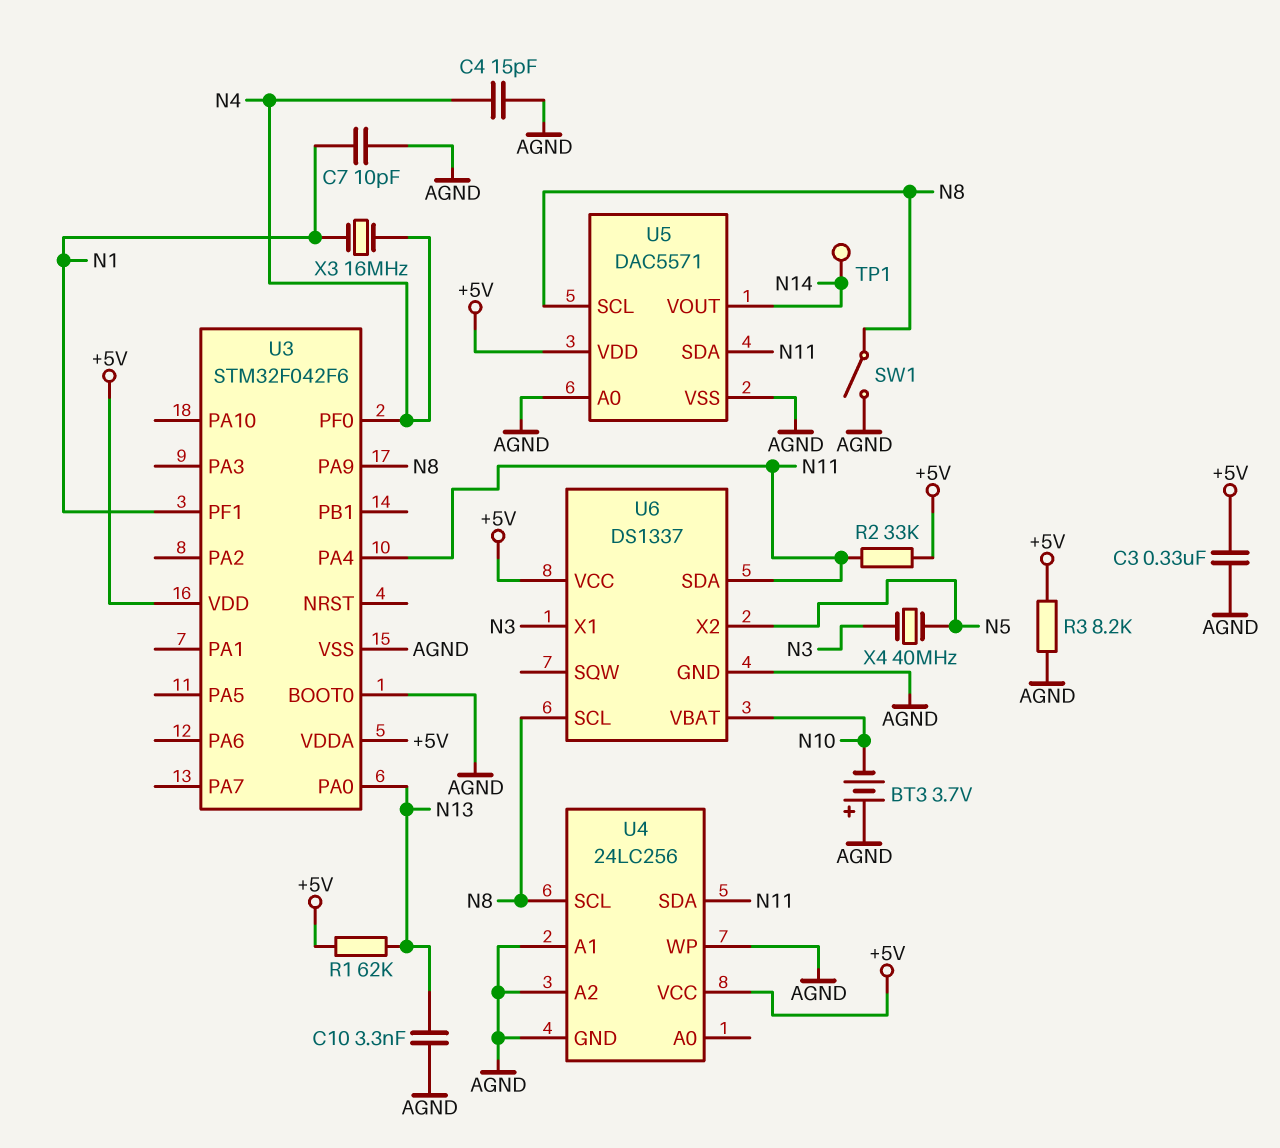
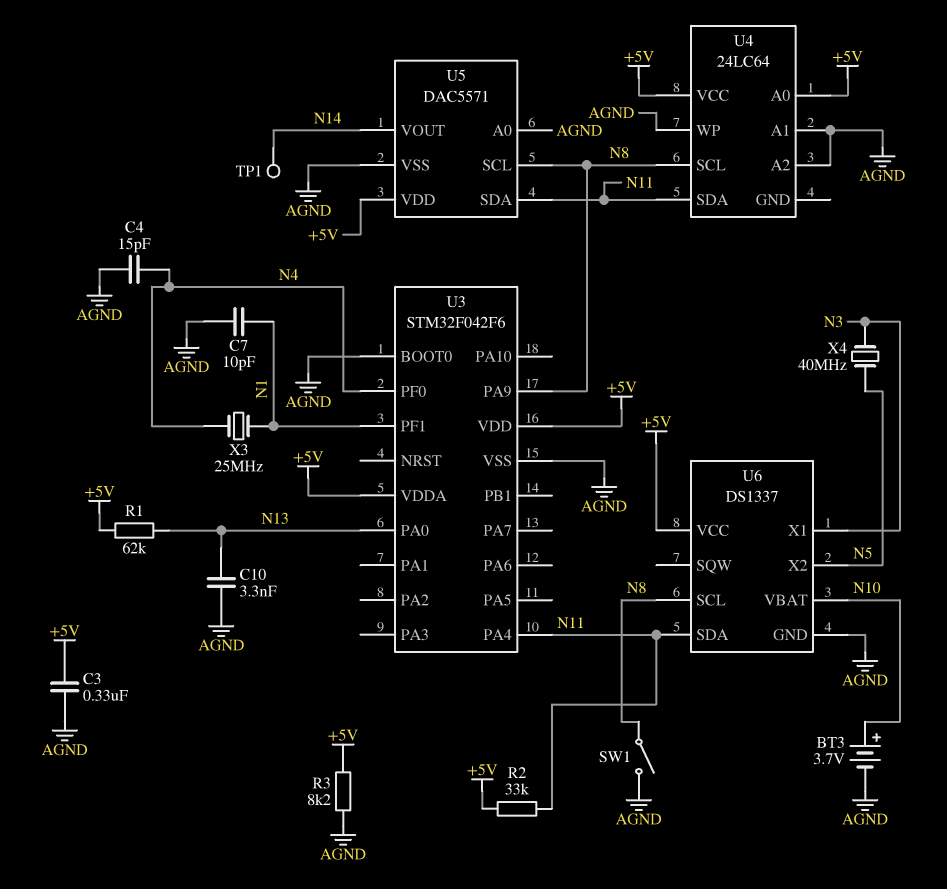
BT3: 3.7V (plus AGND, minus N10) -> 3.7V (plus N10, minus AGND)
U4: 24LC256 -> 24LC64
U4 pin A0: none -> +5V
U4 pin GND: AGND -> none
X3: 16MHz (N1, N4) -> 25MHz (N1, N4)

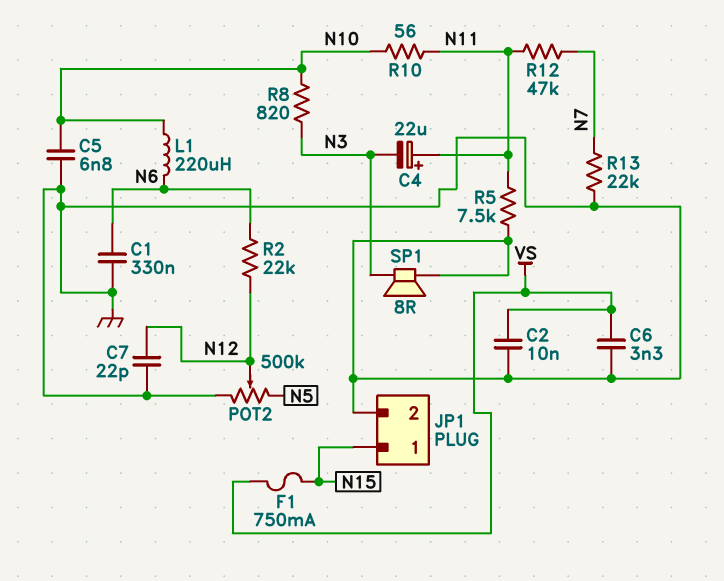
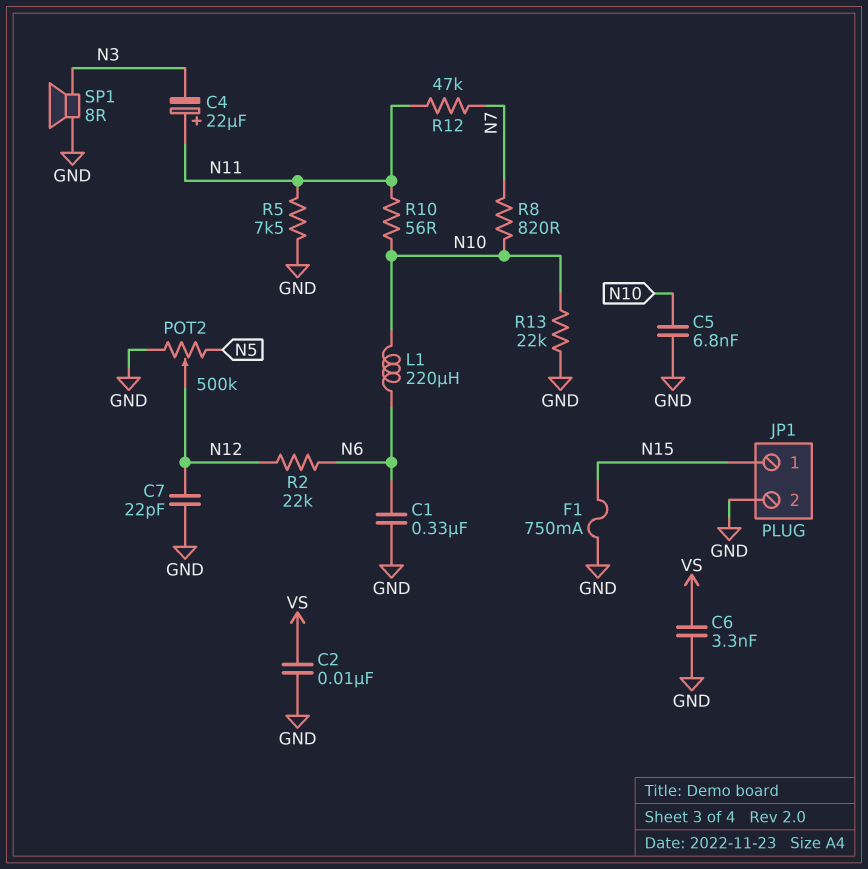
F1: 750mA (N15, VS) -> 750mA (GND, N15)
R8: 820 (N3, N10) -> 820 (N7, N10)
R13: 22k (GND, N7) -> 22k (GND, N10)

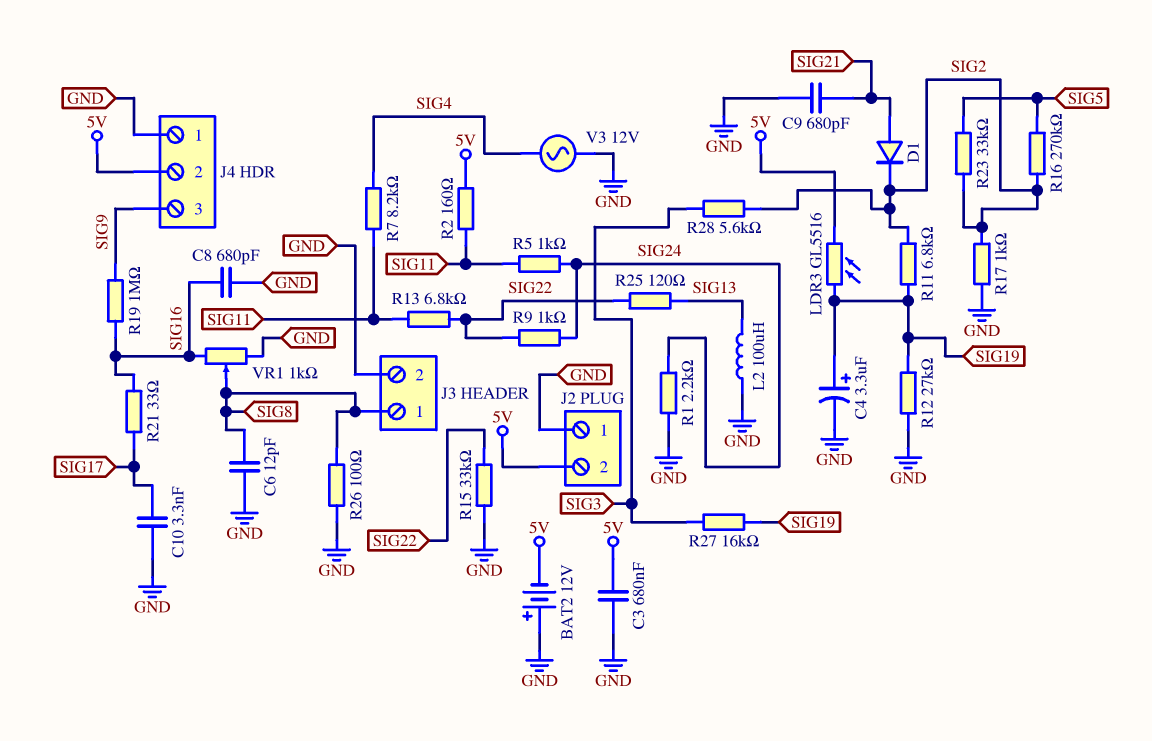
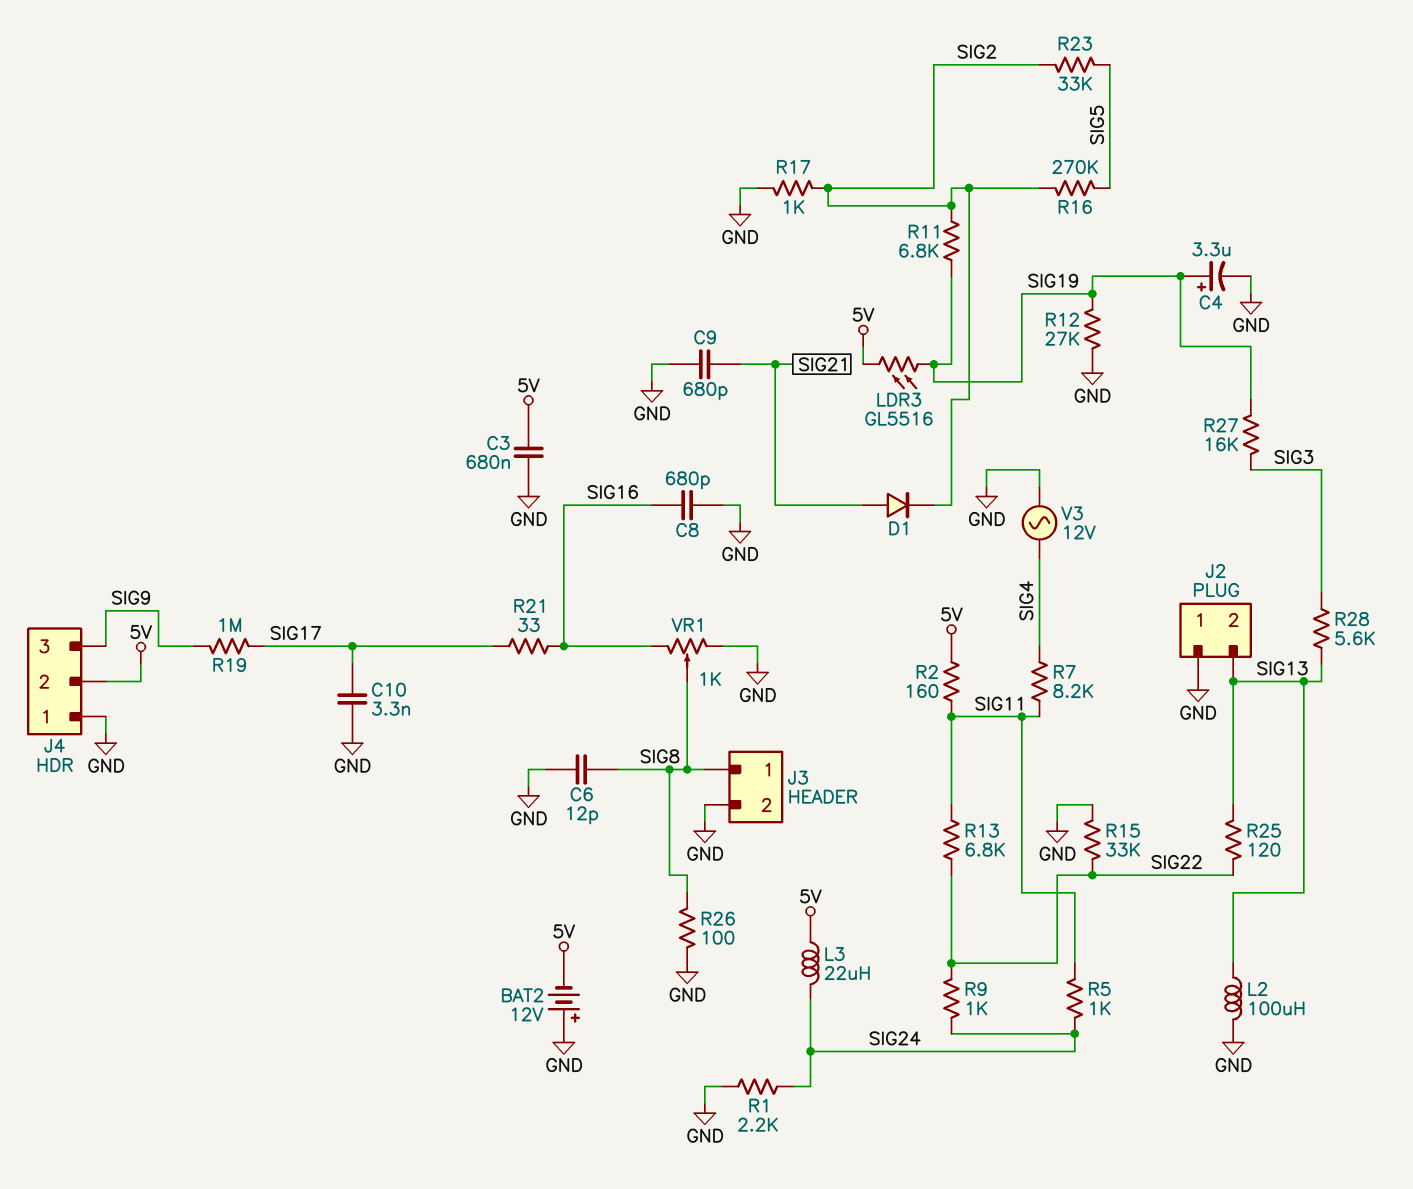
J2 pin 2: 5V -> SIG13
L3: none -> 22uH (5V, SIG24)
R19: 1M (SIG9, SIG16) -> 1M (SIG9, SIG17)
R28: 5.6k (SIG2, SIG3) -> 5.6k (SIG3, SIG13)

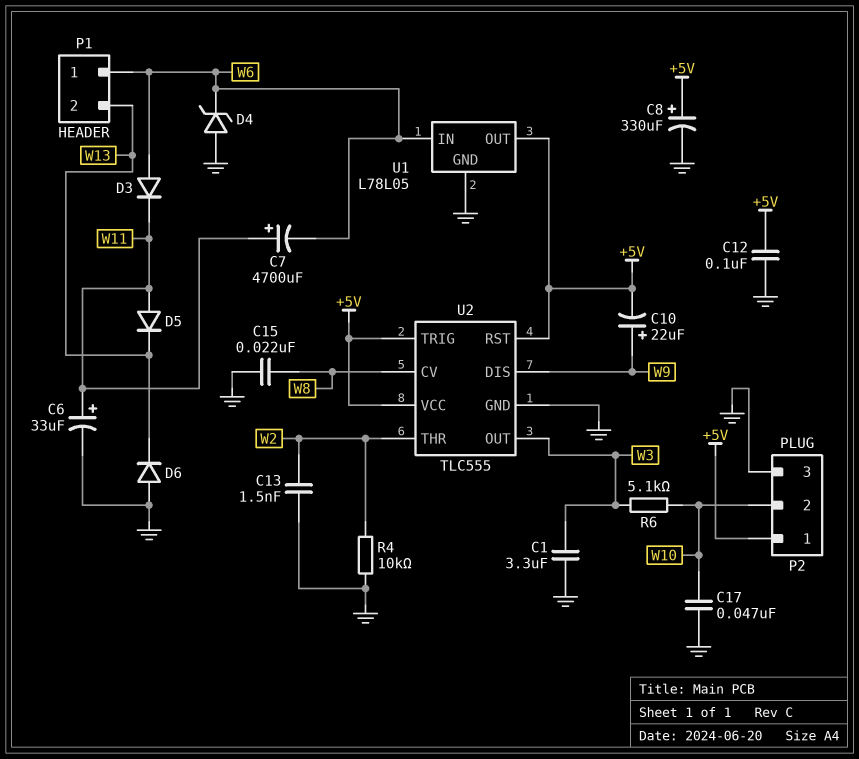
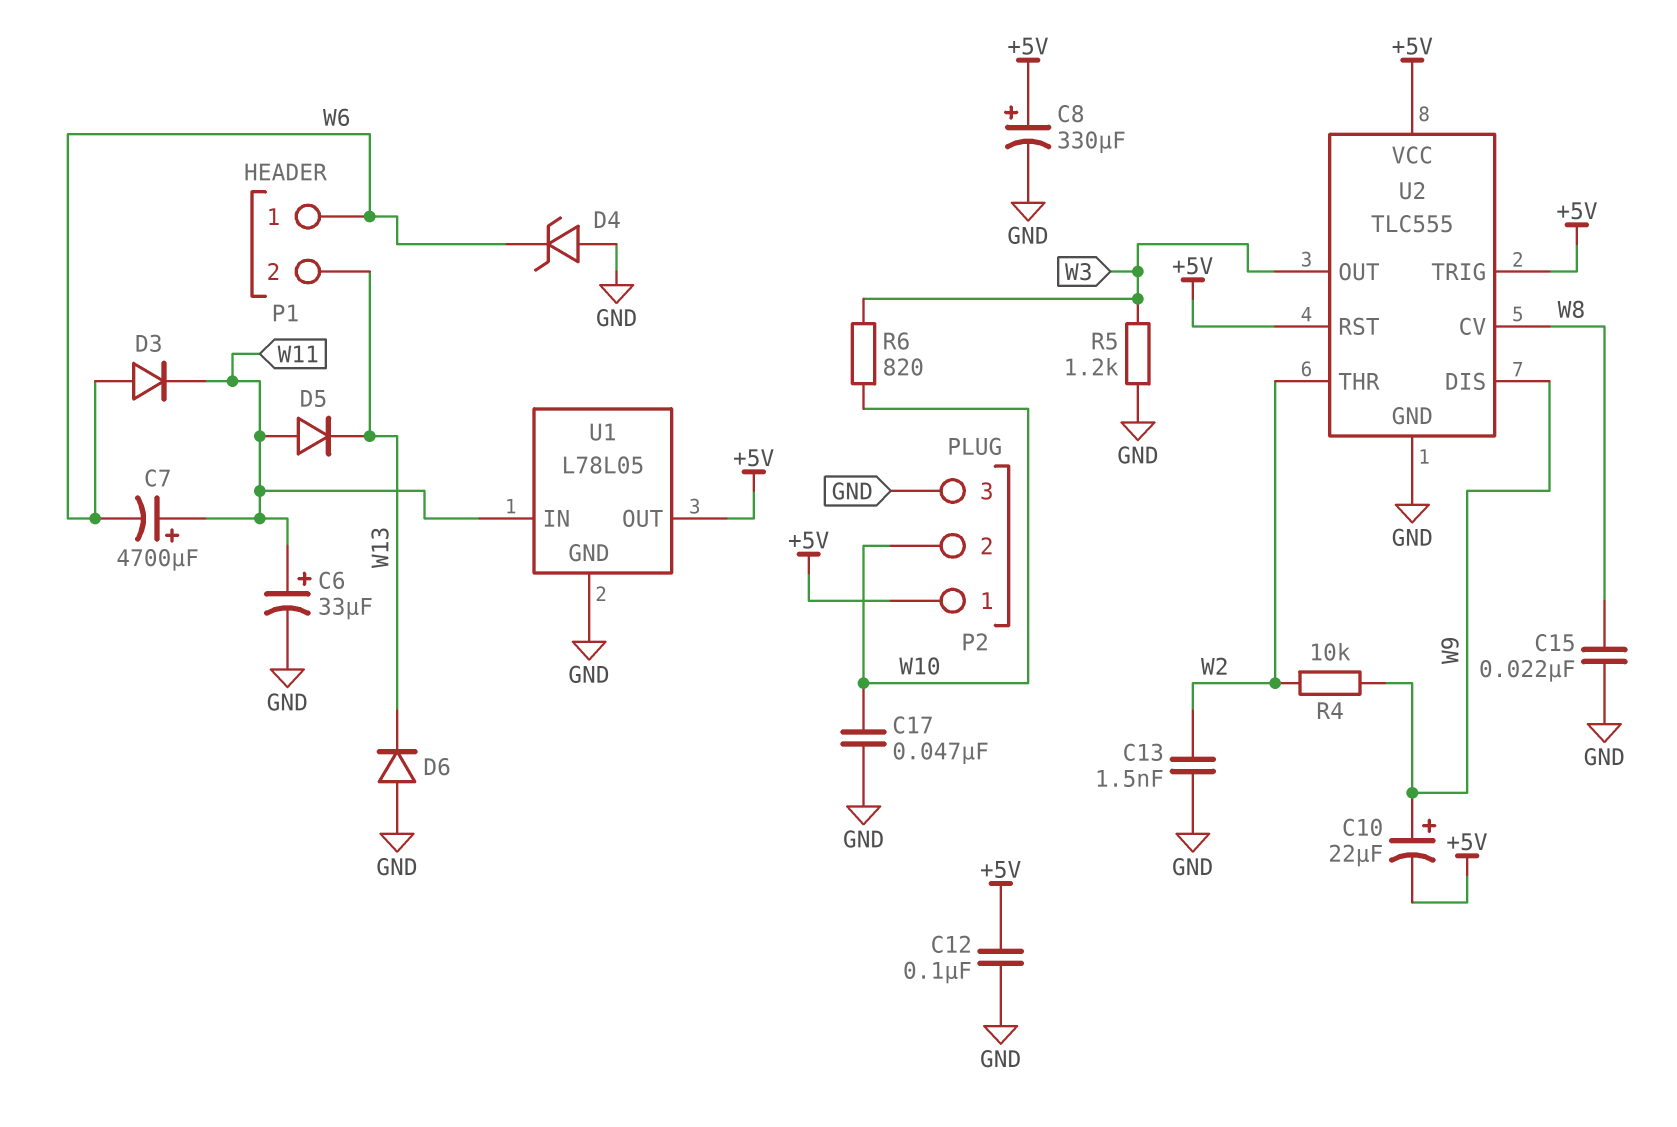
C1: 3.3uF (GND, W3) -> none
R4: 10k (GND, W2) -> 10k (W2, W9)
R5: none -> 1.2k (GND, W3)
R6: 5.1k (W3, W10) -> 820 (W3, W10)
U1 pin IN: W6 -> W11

※

▶ **EXERCISE DIRECTIONS**
Copy out every line of the data in which the word "none" is found.

▶ **RESULT**
U4 pin A0: none -> +5V
U4 pin GND: AGND -> none
L3: none -> 22uH (5V, SIG24)
C1: 3.3uF (GND, W3) -> none
R5: none -> 1.2k (GND, W3)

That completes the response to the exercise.